■ Provided records:
Content starts

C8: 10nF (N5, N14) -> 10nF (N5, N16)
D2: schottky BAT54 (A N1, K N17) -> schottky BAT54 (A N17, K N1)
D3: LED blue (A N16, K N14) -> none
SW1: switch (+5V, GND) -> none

Content ends
Content starts

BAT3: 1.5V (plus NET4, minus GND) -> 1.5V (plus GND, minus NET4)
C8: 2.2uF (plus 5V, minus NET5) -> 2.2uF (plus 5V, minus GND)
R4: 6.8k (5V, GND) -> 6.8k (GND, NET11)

Content ends

■ Your objective:
Using only the listing above, restate exactly the lines from the line containing "C8: 10nF (N5, N14) -> 10nF (N5, N16)" through the line containing "SW1: switch (+5V, GND) -> none", both included.

■ Answer section:
C8: 10nF (N5, N14) -> 10nF (N5, N16)
D2: schottky BAT54 (A N1, K N17) -> schottky BAT54 (A N17, K N1)
D3: LED blue (A N16, K N14) -> none
SW1: switch (+5V, GND) -> none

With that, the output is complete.